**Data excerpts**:
◇ ◇ ◇ ◇
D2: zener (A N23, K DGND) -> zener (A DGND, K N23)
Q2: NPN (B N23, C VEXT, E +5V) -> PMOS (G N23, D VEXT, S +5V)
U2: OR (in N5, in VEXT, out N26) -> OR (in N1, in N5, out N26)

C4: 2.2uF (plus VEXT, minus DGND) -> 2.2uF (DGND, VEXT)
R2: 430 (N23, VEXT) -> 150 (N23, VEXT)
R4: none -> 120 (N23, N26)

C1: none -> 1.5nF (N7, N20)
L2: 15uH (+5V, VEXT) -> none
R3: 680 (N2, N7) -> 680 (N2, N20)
◇ ◇ ◇ ◇
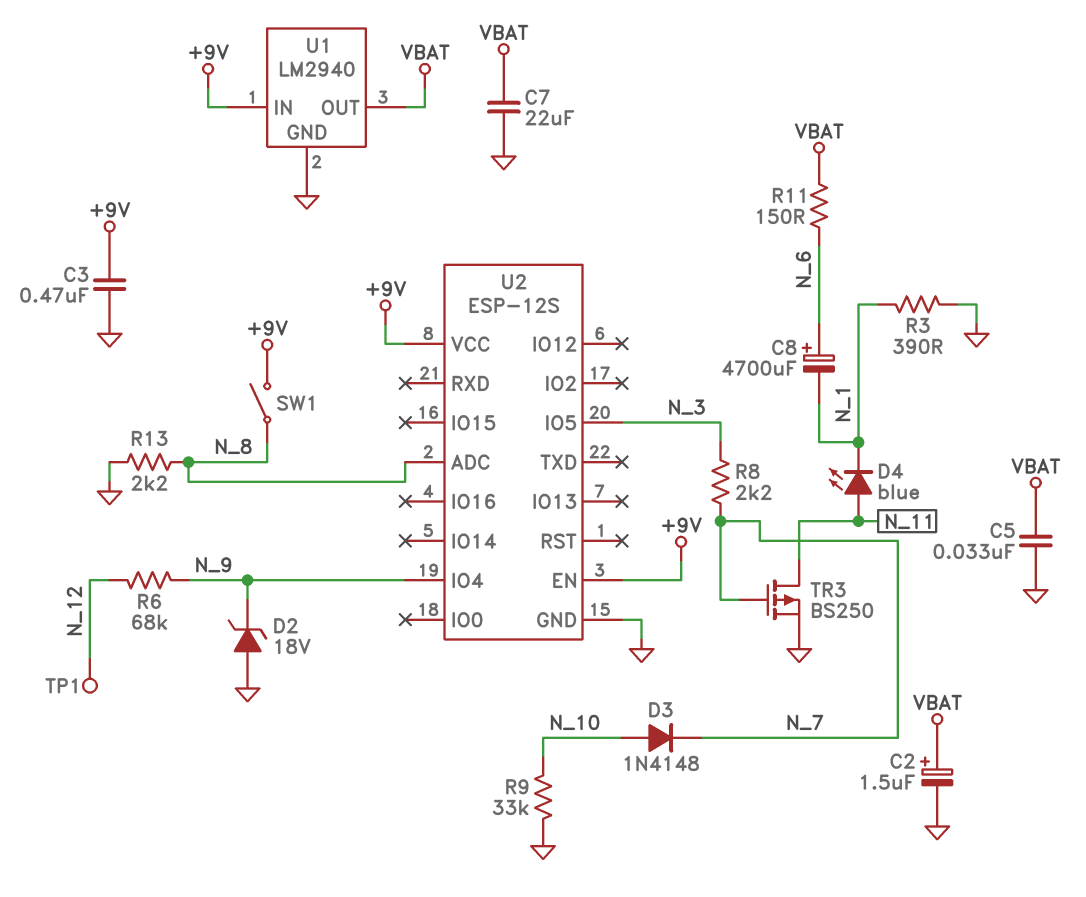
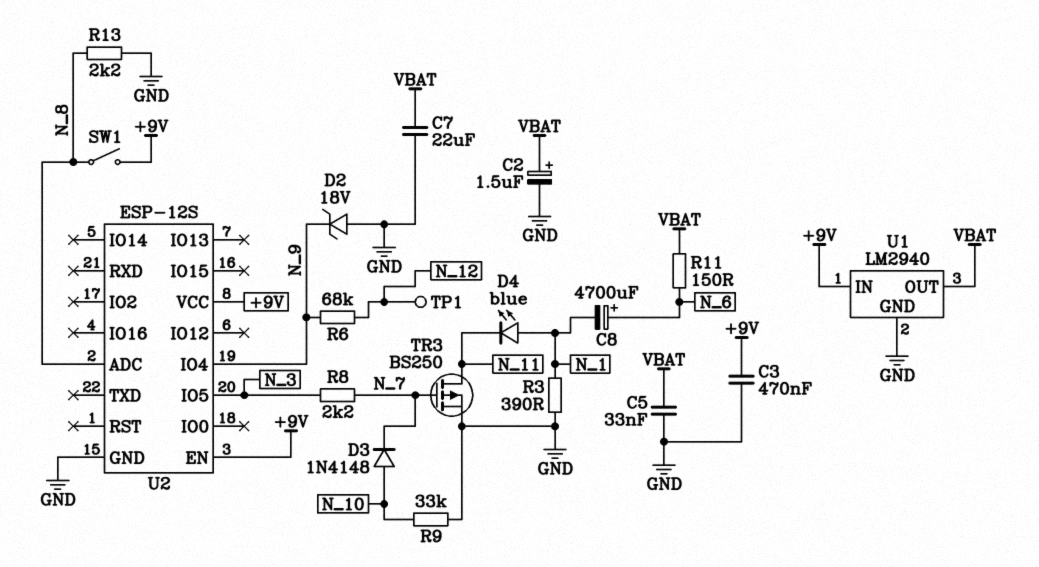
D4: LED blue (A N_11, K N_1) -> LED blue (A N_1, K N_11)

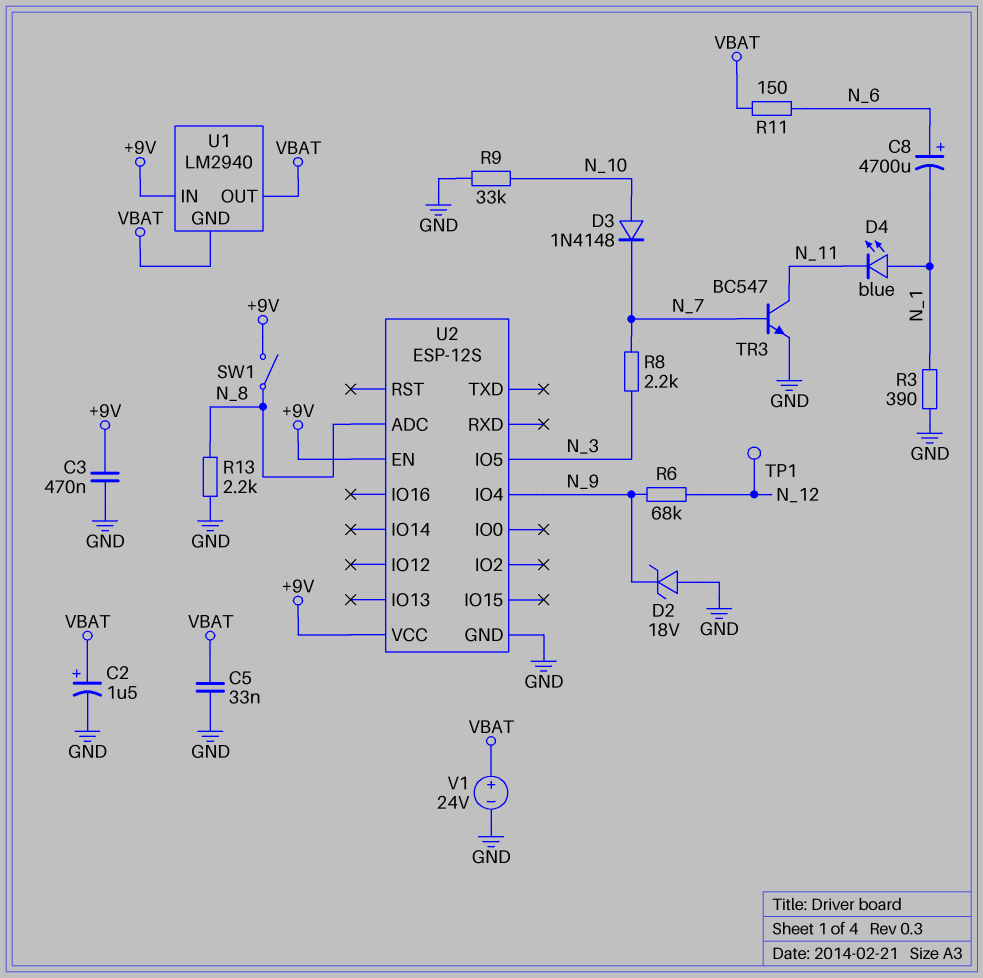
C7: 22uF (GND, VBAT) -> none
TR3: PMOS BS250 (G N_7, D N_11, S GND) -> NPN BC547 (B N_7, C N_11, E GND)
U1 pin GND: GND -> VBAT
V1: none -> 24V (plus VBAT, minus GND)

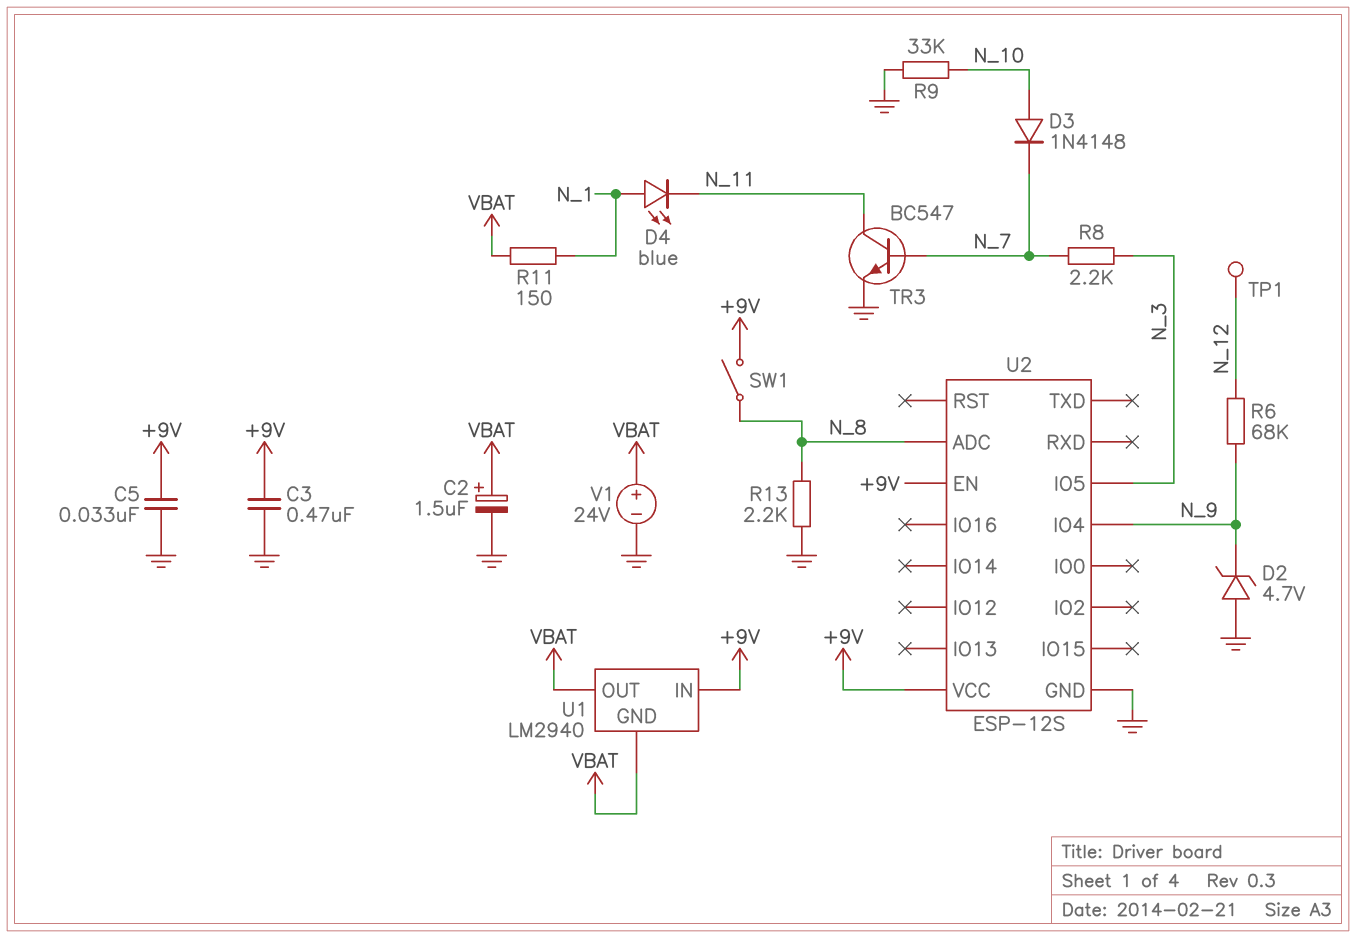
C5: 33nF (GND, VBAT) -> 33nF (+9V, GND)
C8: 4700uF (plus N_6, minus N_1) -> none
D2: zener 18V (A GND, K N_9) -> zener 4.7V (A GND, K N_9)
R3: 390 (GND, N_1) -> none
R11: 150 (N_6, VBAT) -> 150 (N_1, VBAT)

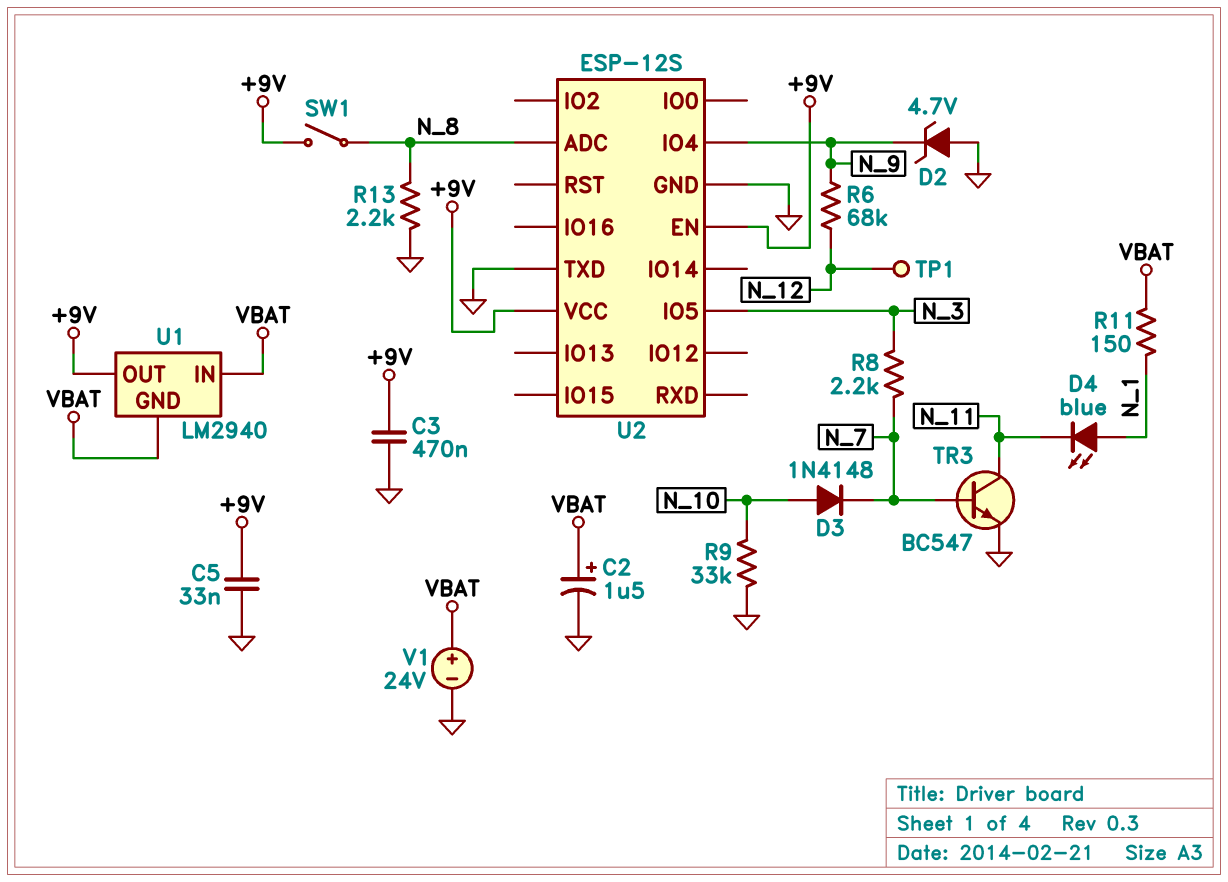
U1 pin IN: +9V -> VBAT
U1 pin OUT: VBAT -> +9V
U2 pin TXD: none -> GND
◇ ◇ ◇ ◇
**Exercise goal**:
Every line from the line containing "C4: 2.2uF (plus" through the line containing "R3: 680 (N2, N7) -> 680 (N2, N20)" in the records above must be retyped exactly. Leave out the rest.

**Task result**:
C4: 2.2uF (plus VEXT, minus DGND) -> 2.2uF (DGND, VEXT)
R2: 430 (N23, VEXT) -> 150 (N23, VEXT)
R4: none -> 120 (N23, N26)

C1: none -> 1.5nF (N7, N20)
L2: 15uH (+5V, VEXT) -> none
R3: 680 (N2, N7) -> 680 (N2, N20)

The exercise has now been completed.